## Problem to work on
Would you reproduce exactly, and only, the lines starting at the one with "green ruler: 2 -> 1" and ending at the last line of the data, with both included? Leave the pictures out.

(Records for this exercise)

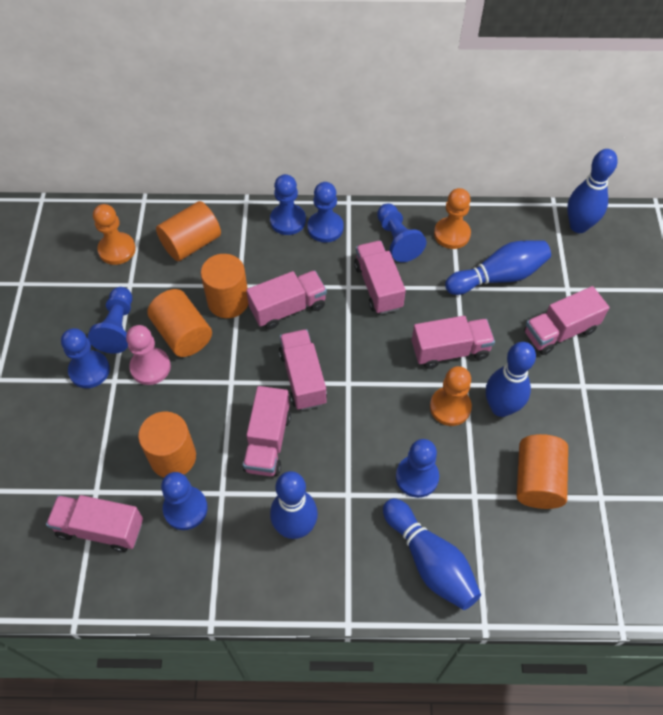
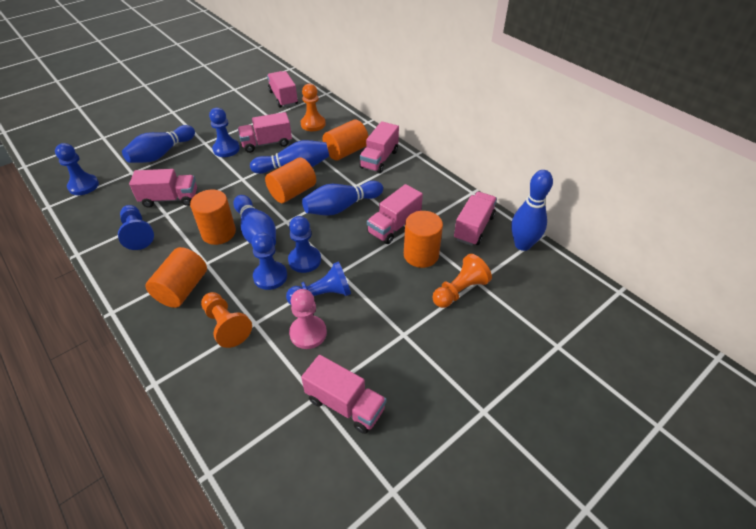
blue pawn: 7 -> 6

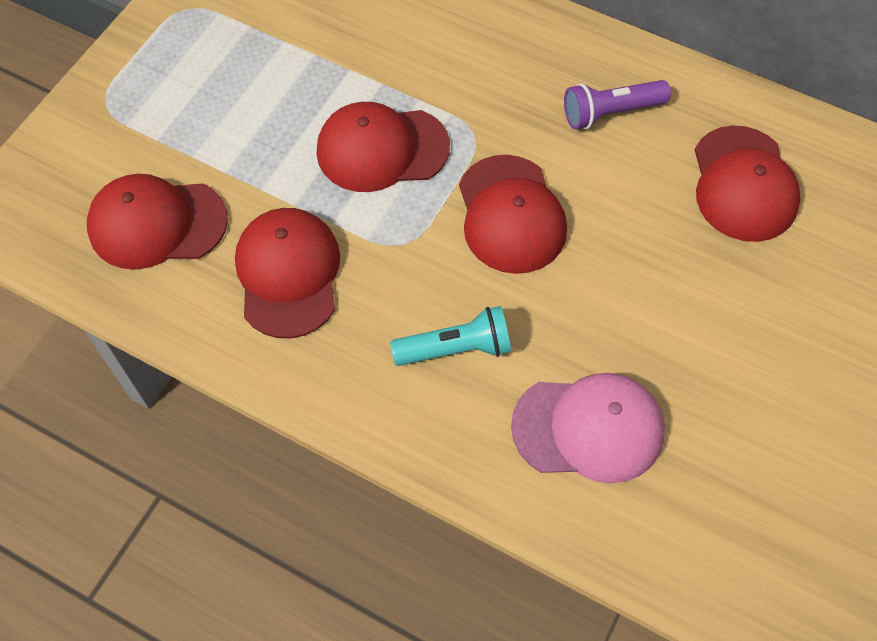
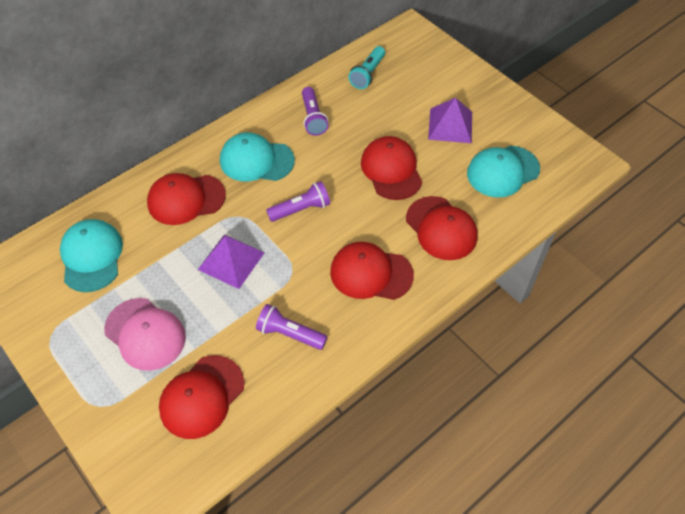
purple flashlight: 1 -> 3
purple pyramid: 0 -> 2
turquoise cap: 0 -> 3

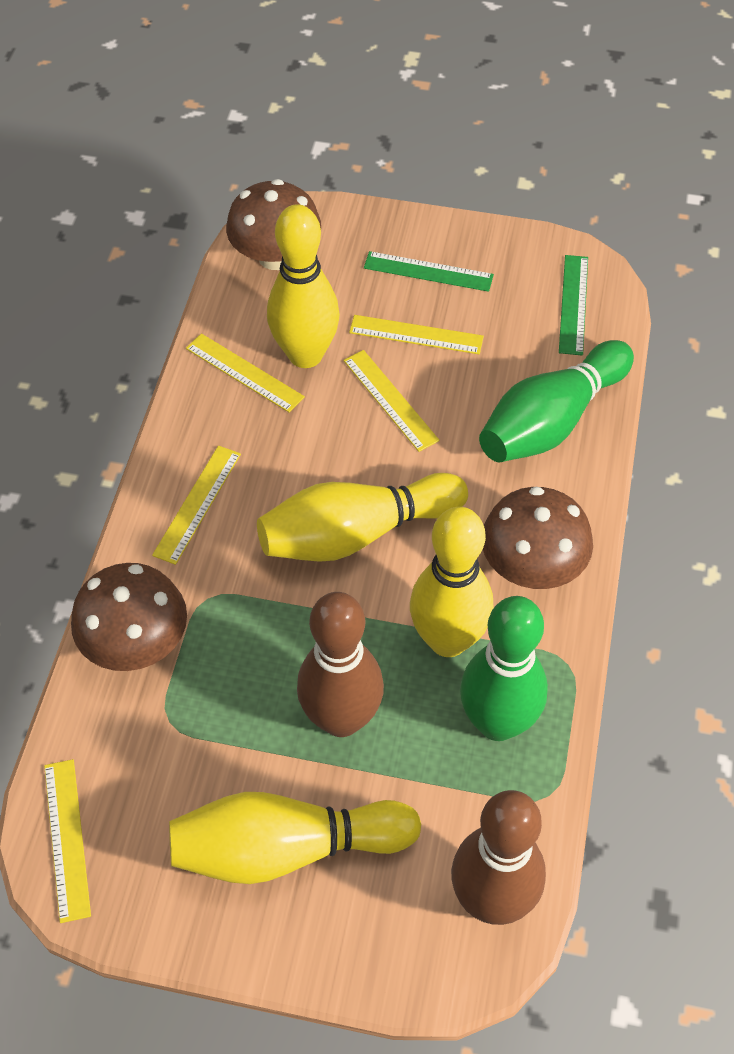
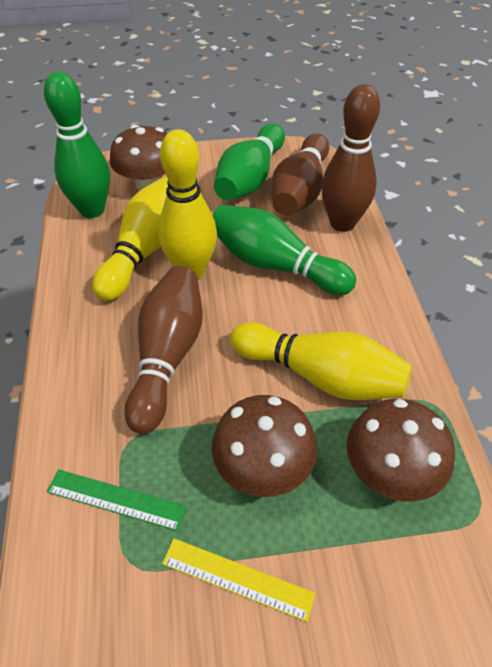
brown bowling pin: 2 -> 3
green bowling pin: 2 -> 3
green ruler: 2 -> 1
yellow bowling pin: 4 -> 3
yellow ruler: 5 -> 1

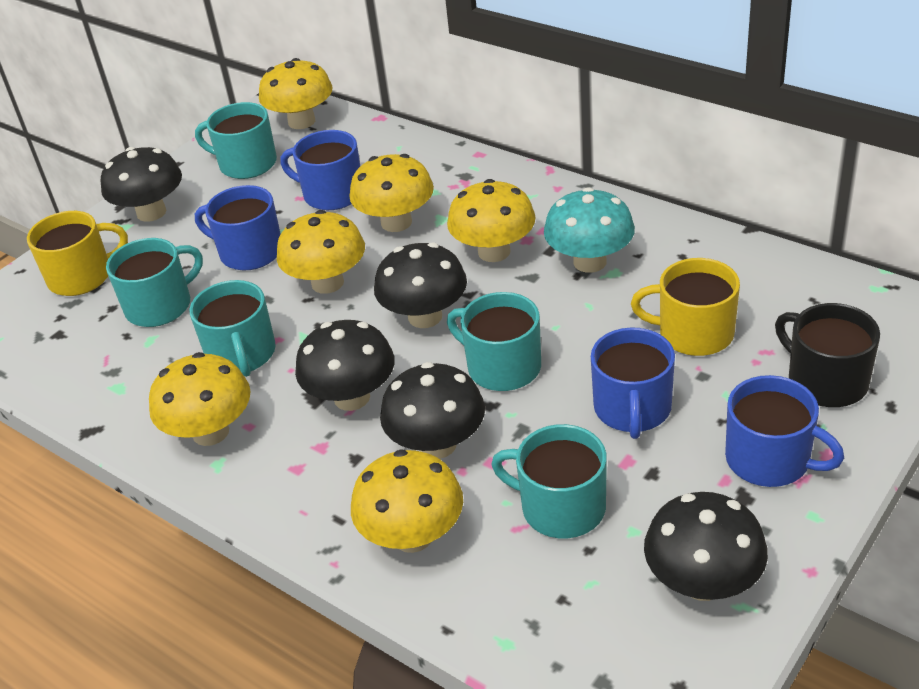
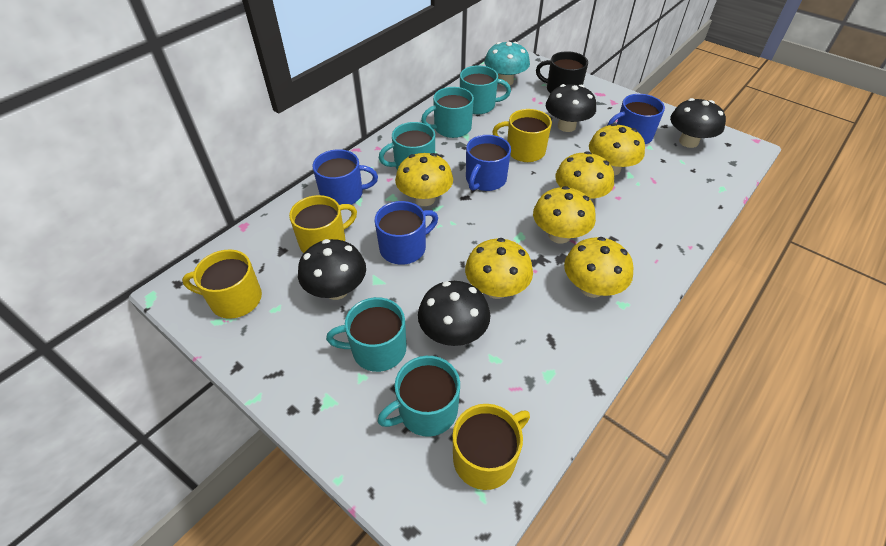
black mushroom: 5 -> 4
yellow mug: 2 -> 4

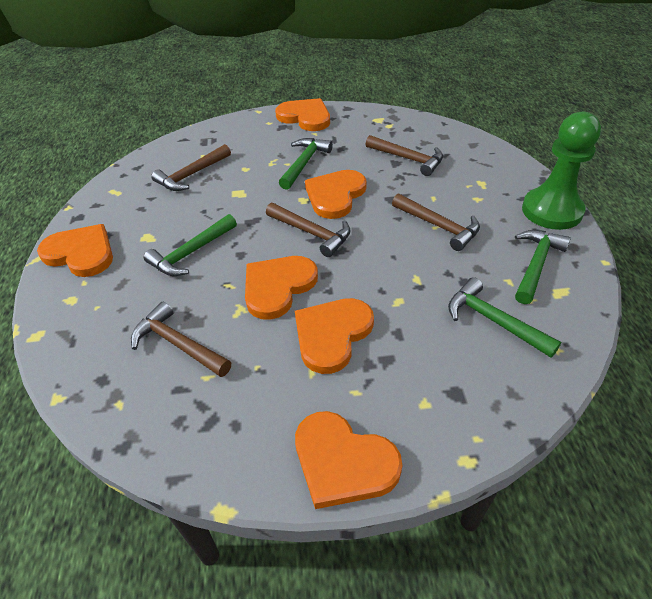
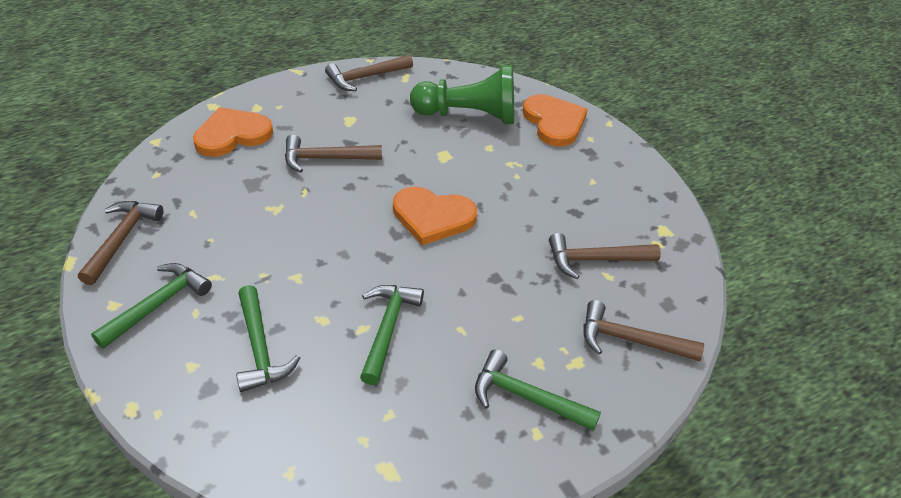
orange heart: 6 -> 3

(End Records for this exercise)

## Expected output
green ruler: 2 -> 1
yellow bowling pin: 4 -> 3
yellow ruler: 5 -> 1

black mushroom: 5 -> 4
yellow mug: 2 -> 4

orange heart: 6 -> 3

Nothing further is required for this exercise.